:: Stored data
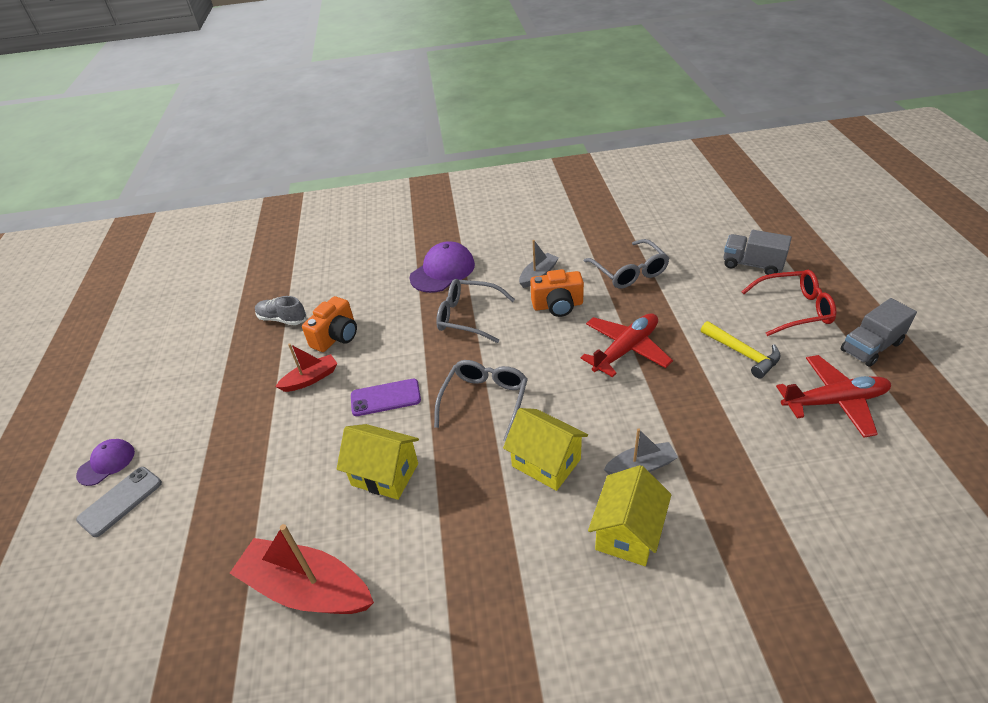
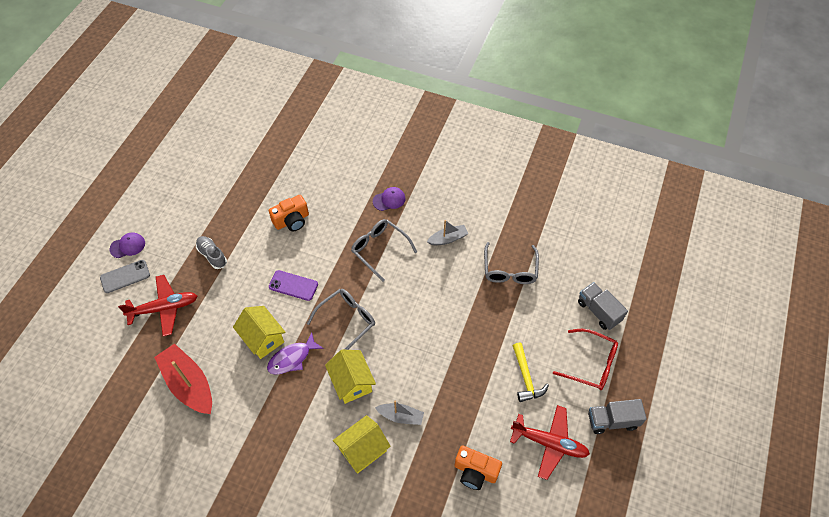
camera: 25 degrees right, 15 degrees up
(282, 319) = (268, 187): grey shoe -> grey shoe (212, 255)
(311, 379) = (260, 246): red boat -> none
(442, 271) = (389, 200): purple cap -> purple cap, size x0.61
(443, 476) = (292, 358): none -> purple fish
(557, 305) = (441, 272): orange camera -> orange camera (475, 472)
(626, 350) = (456, 332): red plane -> red plane (164, 308)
::::
Everything from the line holding "(443, 476) = (292, 358): none -> purple fish" through the last line of the entries should be retyped exactly, with no other lines.

(443, 476) = (292, 358): none -> purple fish
(557, 305) = (441, 272): orange camera -> orange camera (475, 472)
(626, 350) = (456, 332): red plane -> red plane (164, 308)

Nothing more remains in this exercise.